*Records provided*
========================================
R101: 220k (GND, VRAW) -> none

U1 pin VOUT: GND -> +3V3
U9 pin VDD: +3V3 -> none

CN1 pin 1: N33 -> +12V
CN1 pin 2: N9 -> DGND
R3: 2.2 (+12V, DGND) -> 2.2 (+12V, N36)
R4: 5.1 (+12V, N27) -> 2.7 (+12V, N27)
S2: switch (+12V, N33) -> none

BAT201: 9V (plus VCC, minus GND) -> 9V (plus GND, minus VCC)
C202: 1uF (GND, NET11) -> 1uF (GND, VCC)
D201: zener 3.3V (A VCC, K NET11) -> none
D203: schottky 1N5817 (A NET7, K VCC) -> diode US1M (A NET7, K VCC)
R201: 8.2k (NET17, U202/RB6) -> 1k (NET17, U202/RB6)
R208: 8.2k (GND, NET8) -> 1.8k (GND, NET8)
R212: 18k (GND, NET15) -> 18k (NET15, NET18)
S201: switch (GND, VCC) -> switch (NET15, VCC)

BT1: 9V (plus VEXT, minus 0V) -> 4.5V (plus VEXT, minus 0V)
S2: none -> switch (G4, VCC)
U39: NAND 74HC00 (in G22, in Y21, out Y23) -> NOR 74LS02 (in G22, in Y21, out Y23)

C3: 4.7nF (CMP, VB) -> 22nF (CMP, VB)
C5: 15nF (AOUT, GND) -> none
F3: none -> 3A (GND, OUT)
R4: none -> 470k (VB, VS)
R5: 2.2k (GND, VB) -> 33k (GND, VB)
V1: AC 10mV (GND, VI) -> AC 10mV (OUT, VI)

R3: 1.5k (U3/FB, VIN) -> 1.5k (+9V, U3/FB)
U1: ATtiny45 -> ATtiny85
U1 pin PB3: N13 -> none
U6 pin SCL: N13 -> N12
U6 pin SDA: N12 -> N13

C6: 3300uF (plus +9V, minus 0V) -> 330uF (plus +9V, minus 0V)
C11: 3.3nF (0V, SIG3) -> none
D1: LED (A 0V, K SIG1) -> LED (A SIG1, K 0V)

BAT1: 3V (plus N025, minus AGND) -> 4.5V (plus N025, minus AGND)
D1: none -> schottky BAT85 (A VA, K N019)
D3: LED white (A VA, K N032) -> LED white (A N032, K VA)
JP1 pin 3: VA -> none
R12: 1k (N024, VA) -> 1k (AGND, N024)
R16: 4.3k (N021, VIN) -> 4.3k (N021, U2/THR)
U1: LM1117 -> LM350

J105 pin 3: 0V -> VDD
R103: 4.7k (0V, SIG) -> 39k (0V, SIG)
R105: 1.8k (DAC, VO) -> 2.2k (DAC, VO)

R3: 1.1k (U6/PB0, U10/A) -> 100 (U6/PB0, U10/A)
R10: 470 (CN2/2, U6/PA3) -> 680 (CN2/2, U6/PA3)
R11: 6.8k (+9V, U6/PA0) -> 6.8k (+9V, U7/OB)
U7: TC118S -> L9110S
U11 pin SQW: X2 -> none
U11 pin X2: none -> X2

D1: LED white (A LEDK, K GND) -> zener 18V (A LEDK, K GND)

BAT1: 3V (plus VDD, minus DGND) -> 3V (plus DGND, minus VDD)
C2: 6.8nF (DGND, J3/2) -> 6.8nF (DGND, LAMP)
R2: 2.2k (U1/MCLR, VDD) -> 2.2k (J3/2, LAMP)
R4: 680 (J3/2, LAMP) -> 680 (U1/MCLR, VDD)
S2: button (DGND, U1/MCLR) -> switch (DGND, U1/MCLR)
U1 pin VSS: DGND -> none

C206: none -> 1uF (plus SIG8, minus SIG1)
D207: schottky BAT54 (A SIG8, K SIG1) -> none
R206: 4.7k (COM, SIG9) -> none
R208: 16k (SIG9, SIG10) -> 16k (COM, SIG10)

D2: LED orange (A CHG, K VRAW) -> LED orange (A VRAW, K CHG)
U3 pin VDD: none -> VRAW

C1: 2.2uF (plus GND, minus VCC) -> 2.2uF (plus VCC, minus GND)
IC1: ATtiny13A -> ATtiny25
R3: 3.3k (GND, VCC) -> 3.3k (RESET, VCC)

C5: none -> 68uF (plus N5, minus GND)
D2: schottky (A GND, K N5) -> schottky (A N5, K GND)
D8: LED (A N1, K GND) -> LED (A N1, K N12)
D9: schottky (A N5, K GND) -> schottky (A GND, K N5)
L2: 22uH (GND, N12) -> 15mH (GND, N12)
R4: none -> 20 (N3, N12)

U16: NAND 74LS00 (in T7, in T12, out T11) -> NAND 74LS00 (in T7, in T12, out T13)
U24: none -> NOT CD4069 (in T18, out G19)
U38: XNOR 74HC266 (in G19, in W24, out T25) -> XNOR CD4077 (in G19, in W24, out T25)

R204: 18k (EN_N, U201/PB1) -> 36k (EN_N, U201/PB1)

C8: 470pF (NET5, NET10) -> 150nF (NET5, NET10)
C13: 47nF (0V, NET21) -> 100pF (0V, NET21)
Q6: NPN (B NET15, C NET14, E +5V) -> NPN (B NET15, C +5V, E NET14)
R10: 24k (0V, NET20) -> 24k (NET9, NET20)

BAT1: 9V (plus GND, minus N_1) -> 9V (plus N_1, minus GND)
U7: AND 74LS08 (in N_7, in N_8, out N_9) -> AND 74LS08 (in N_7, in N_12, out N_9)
========================================
*About this exercise*
Look through the records for the string "DGND". Copy every line that has it.

*Result for this exercise*
CN1 pin 2: N9 -> DGND
R3: 2.2 (+12V, DGND) -> 2.2 (+12V, N36)
BAT1: 3V (plus VDD, minus DGND) -> 3V (plus DGND, minus VDD)
C2: 6.8nF (DGND, J3/2) -> 6.8nF (DGND, LAMP)
S2: button (DGND, U1/MCLR) -> switch (DGND, U1/MCLR)
U1 pin VSS: DGND -> none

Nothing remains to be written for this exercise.